Input for this task:

════════════════

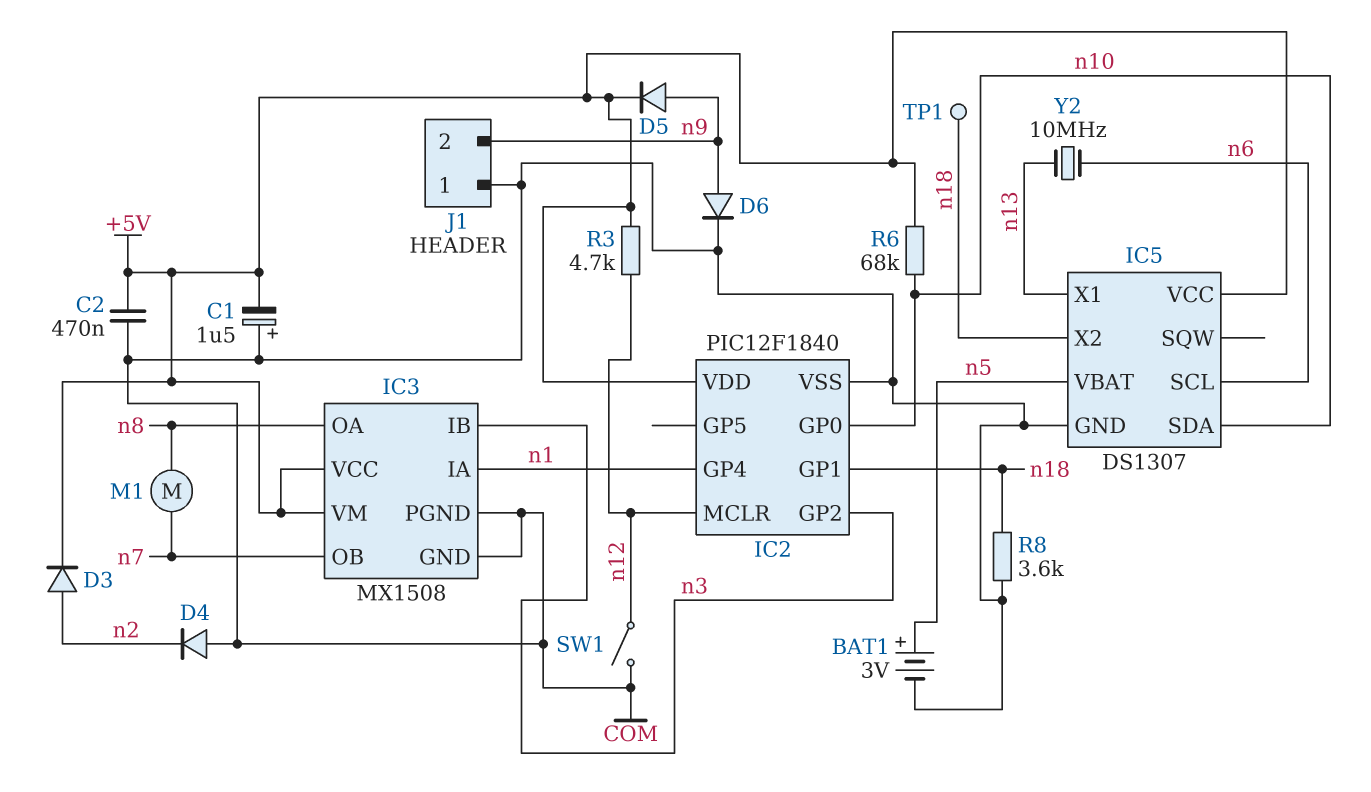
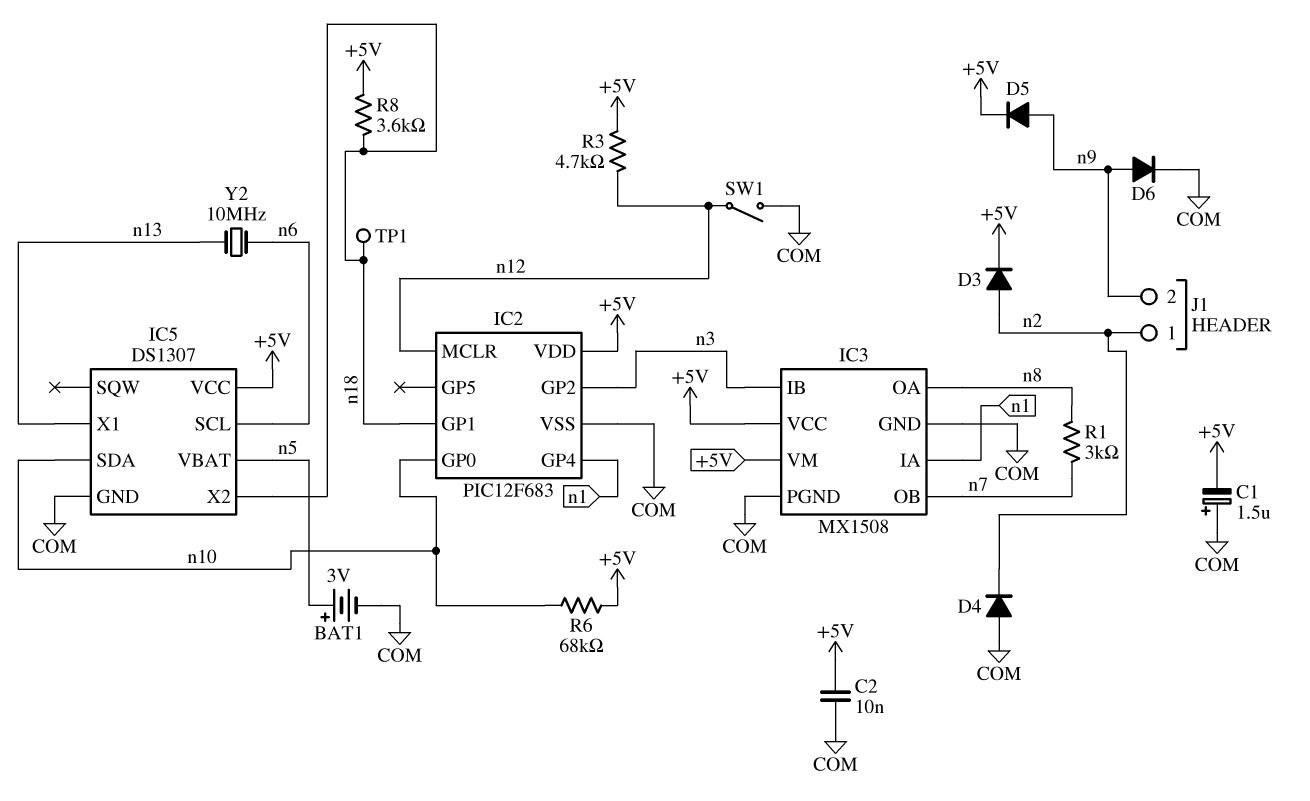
C2: 470nF (+5V, COM) -> 10nF (+5V, COM)
IC2: PIC12F1840 -> PIC12F683
J1 pin 1: COM -> n2
M1: motor (n7, n8) -> none
R1: none -> 3k (n7, n8)
R8: 3.6k (COM, n18) -> 3.6k (+5V, n18)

════════════════

Work item: Pictures aside, restate all of the entries exactly.

Task solution:
C2: 470nF (+5V, COM) -> 10nF (+5V, COM)
IC2: PIC12F1840 -> PIC12F683
J1 pin 1: COM -> n2
M1: motor (n7, n8) -> none
R1: none -> 3k (n7, n8)
R8: 3.6k (COM, n18) -> 3.6k (+5V, n18)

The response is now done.